Information given
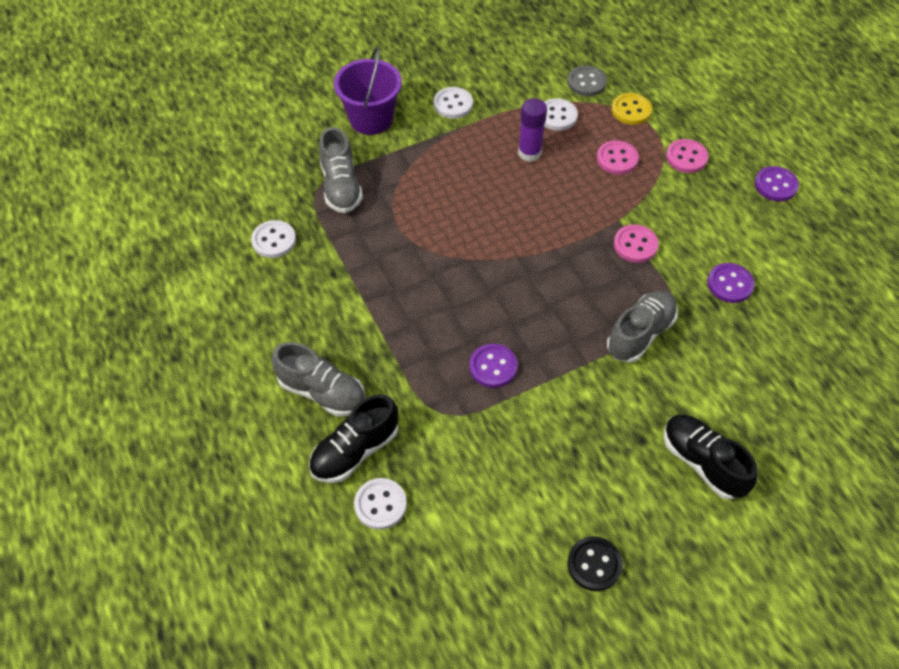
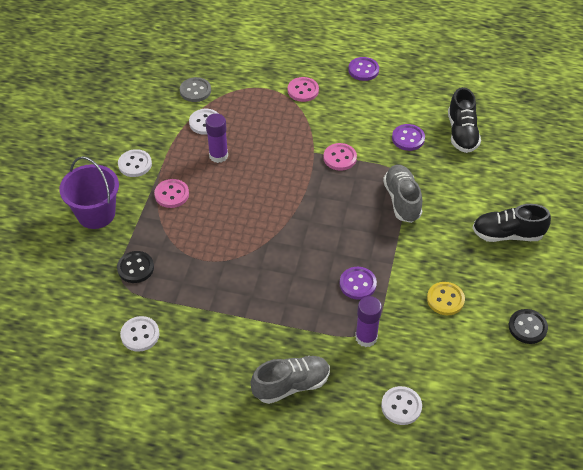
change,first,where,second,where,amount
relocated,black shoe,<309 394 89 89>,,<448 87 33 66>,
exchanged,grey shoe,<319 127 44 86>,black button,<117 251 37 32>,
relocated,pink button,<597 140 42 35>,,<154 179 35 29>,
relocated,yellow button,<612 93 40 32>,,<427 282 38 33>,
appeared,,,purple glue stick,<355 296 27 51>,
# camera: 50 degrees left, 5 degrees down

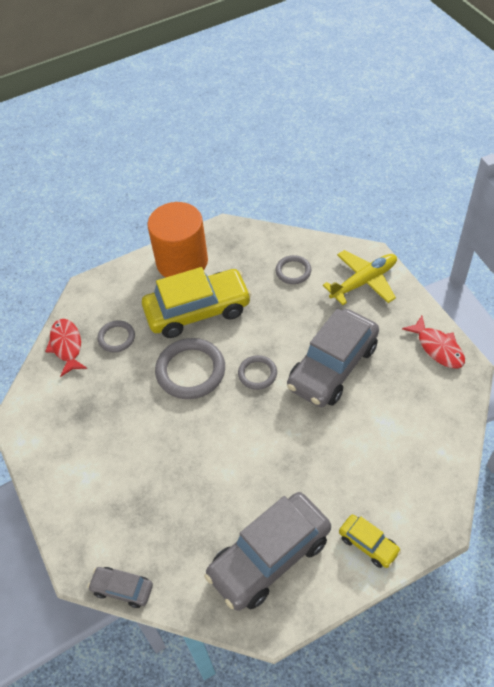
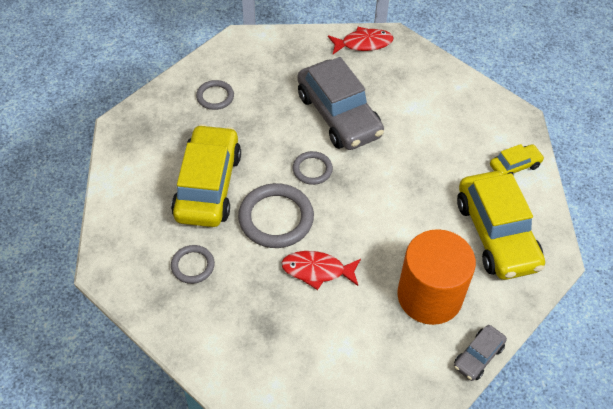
change,first,where,second,where,amount
relocated,red fish,<45 319 42 58>,,<281 251 80 39>,
relocated,orange cylinder,<147 202 61 76>,,<397 229 79 96>,
colour,grey car,<204 492 127 119>,yellow car,<457 171 88 109>,
missing,yellow plane,<323 250 74 55>,,,
# camera: 70 degrees left, 0 degrees up

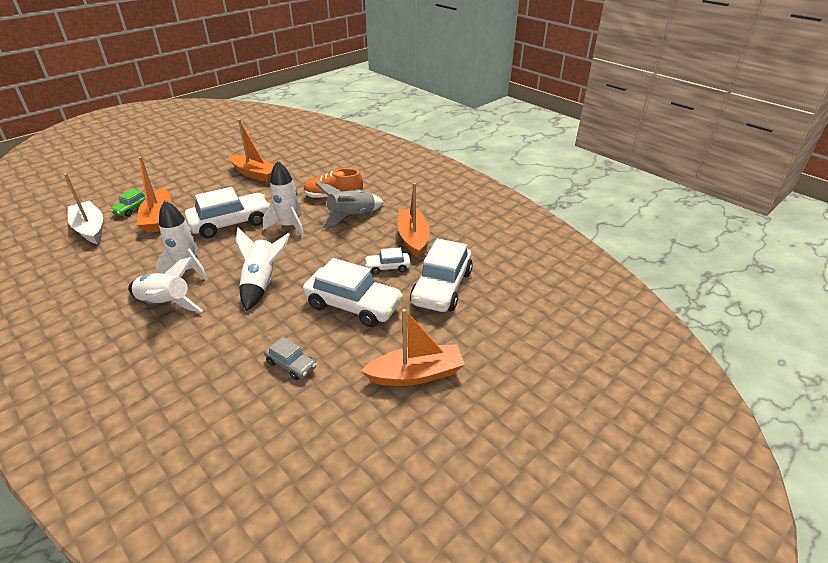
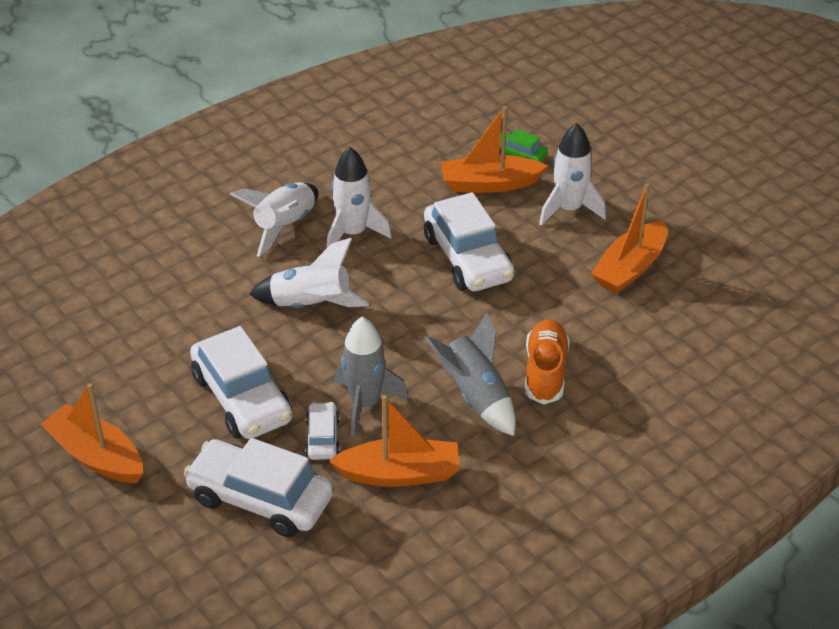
change,first,where,second,where,amount
missing,white boat,<64 173 39 71>,,,
relocated,white rocket,<263 161 41 76>,,<539 123 67 103>,
missing,grey car,<264 337 52 43>,,,
spun,white car,<303 258 100 69>,,<190 326 102 113>,60 degrees counterclockwise
spun,orange boat,<361 309 104 77>,,<40 383 103 100>,135 degrees clockwise
appeared,,,grey rocket,<334 317 74 119>,
# camera: 95 degrees right, 5 degrees up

Work request
Only the lines containing the string "boat" are needed; pull them out of the records.

Reply
missing,white boat,<64 173 39 71>,,,
spun,orange boat,<361 309 104 77>,,<40 383 103 100>,135 degrees clockwise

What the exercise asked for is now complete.